WHAT TO WORK ON:
Within the data below, copy each line where the string "white" is found.

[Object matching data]
###

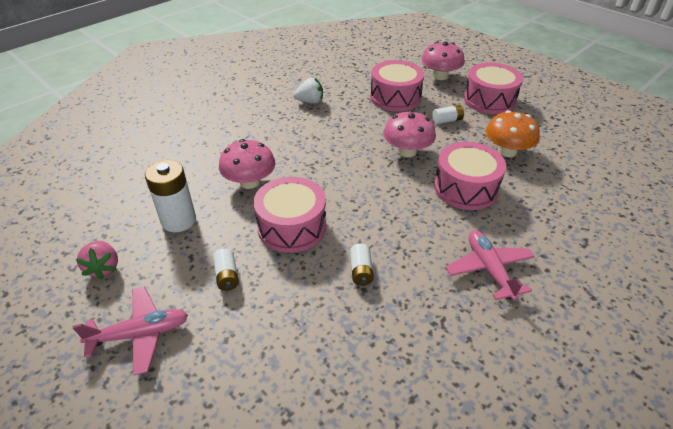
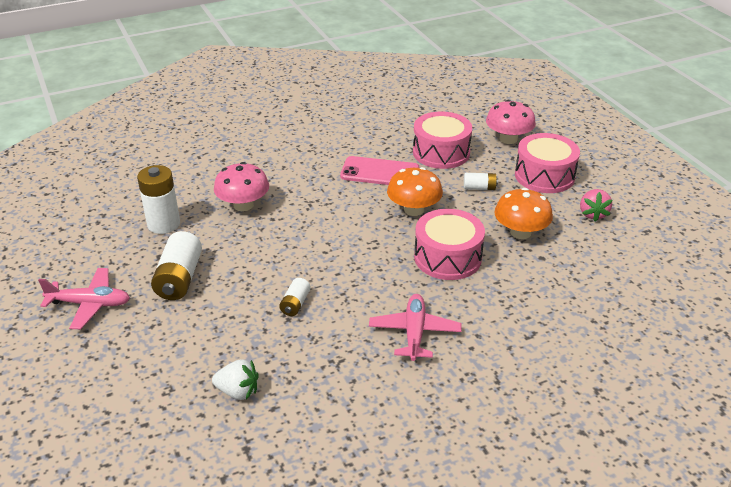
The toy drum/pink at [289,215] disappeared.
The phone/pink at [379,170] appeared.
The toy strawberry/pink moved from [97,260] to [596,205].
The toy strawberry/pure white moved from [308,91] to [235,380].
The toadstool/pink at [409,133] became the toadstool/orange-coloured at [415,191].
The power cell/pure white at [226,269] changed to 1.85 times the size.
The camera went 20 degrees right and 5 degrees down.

###

RESULT OF THE TASK:
The toy strawberry/pure white moved from [308,91] to [235,380].
The power cell/pure white at [226,269] changed to 1.85 times the size.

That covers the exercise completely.